» WORKING DATA
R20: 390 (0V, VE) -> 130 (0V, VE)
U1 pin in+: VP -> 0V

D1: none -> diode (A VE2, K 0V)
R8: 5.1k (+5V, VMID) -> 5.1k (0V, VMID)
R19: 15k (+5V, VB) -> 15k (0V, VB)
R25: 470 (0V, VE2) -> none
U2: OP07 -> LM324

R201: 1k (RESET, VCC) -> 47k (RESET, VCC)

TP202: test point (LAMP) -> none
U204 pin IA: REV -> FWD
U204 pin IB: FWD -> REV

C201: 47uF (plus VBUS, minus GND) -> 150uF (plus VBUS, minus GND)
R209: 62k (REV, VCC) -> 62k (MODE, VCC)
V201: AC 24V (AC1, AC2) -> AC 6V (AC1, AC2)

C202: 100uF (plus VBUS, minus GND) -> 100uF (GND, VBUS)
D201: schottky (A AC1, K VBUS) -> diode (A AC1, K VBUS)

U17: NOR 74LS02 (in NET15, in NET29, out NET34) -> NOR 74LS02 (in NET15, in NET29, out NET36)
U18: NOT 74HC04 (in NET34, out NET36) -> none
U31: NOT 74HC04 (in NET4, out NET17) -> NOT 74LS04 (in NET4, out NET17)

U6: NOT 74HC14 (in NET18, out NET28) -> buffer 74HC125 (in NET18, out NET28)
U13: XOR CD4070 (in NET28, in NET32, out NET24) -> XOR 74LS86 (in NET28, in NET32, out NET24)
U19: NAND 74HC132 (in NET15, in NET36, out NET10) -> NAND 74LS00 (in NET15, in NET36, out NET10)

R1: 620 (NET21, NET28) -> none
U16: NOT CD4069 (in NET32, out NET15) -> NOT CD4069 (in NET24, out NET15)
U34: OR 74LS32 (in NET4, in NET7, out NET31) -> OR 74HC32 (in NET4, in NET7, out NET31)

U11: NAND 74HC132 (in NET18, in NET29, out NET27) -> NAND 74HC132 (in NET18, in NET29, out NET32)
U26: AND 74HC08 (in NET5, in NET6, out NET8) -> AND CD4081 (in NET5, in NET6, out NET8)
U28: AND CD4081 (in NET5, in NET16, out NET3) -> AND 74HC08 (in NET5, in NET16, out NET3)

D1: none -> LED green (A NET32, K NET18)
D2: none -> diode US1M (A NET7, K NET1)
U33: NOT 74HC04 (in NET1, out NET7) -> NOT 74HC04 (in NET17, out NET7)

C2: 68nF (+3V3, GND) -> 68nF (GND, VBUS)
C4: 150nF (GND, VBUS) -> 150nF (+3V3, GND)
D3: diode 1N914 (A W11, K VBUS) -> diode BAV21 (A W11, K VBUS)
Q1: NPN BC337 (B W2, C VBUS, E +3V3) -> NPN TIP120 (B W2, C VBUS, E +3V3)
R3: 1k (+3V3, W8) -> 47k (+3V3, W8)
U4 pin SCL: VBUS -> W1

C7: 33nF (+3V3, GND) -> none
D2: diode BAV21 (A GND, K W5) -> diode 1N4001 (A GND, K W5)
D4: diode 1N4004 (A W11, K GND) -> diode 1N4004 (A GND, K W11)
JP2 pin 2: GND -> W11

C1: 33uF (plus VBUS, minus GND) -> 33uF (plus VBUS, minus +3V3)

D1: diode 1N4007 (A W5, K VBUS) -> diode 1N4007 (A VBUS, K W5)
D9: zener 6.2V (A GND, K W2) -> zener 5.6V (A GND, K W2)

» WORK INSTRUCTIONS
Every line of the material must be given again exactly.

» ANSWER TO THIS EXERCISE
R20: 390 (0V, VE) -> 130 (0V, VE)
U1 pin in+: VP -> 0V

D1: none -> diode (A VE2, K 0V)
R8: 5.1k (+5V, VMID) -> 5.1k (0V, VMID)
R19: 15k (+5V, VB) -> 15k (0V, VB)
R25: 470 (0V, VE2) -> none
U2: OP07 -> LM324

R201: 1k (RESET, VCC) -> 47k (RESET, VCC)

TP202: test point (LAMP) -> none
U204 pin IA: REV -> FWD
U204 pin IB: FWD -> REV

C201: 47uF (plus VBUS, minus GND) -> 150uF (plus VBUS, minus GND)
R209: 62k (REV, VCC) -> 62k (MODE, VCC)
V201: AC 24V (AC1, AC2) -> AC 6V (AC1, AC2)

C202: 100uF (plus VBUS, minus GND) -> 100uF (GND, VBUS)
D201: schottky (A AC1, K VBUS) -> diode (A AC1, K VBUS)

U17: NOR 74LS02 (in NET15, in NET29, out NET34) -> NOR 74LS02 (in NET15, in NET29, out NET36)
U18: NOT 74HC04 (in NET34, out NET36) -> none
U31: NOT 74HC04 (in NET4, out NET17) -> NOT 74LS04 (in NET4, out NET17)

U6: NOT 74HC14 (in NET18, out NET28) -> buffer 74HC125 (in NET18, out NET28)
U13: XOR CD4070 (in NET28, in NET32, out NET24) -> XOR 74LS86 (in NET28, in NET32, out NET24)
U19: NAND 74HC132 (in NET15, in NET36, out NET10) -> NAND 74LS00 (in NET15, in NET36, out NET10)

R1: 620 (NET21, NET28) -> none
U16: NOT CD4069 (in NET32, out NET15) -> NOT CD4069 (in NET24, out NET15)
U34: OR 74LS32 (in NET4, in NET7, out NET31) -> OR 74HC32 (in NET4, in NET7, out NET31)

U11: NAND 74HC132 (in NET18, in NET29, out NET27) -> NAND 74HC132 (in NET18, in NET29, out NET32)
U26: AND 74HC08 (in NET5, in NET6, out NET8) -> AND CD4081 (in NET5, in NET6, out NET8)
U28: AND CD4081 (in NET5, in NET16, out NET3) -> AND 74HC08 (in NET5, in NET16, out NET3)

D1: none -> LED green (A NET32, K NET18)
D2: none -> diode US1M (A NET7, K NET1)
U33: NOT 74HC04 (in NET1, out NET7) -> NOT 74HC04 (in NET17, out NET7)

C2: 68nF (+3V3, GND) -> 68nF (GND, VBUS)
C4: 150nF (GND, VBUS) -> 150nF (+3V3, GND)
D3: diode 1N914 (A W11, K VBUS) -> diode BAV21 (A W11, K VBUS)
Q1: NPN BC337 (B W2, C VBUS, E +3V3) -> NPN TIP120 (B W2, C VBUS, E +3V3)
R3: 1k (+3V3, W8) -> 47k (+3V3, W8)
U4 pin SCL: VBUS -> W1

C7: 33nF (+3V3, GND) -> none
D2: diode BAV21 (A GND, K W5) -> diode 1N4001 (A GND, K W5)
D4: diode 1N4004 (A W11, K GND) -> diode 1N4004 (A GND, K W11)
JP2 pin 2: GND -> W11

C1: 33uF (plus VBUS, minus GND) -> 33uF (plus VBUS, minus +3V3)

D1: diode 1N4007 (A W5, K VBUS) -> diode 1N4007 (A VBUS, K W5)
D9: zener 6.2V (A GND, K W2) -> zener 5.6V (A GND, K W2)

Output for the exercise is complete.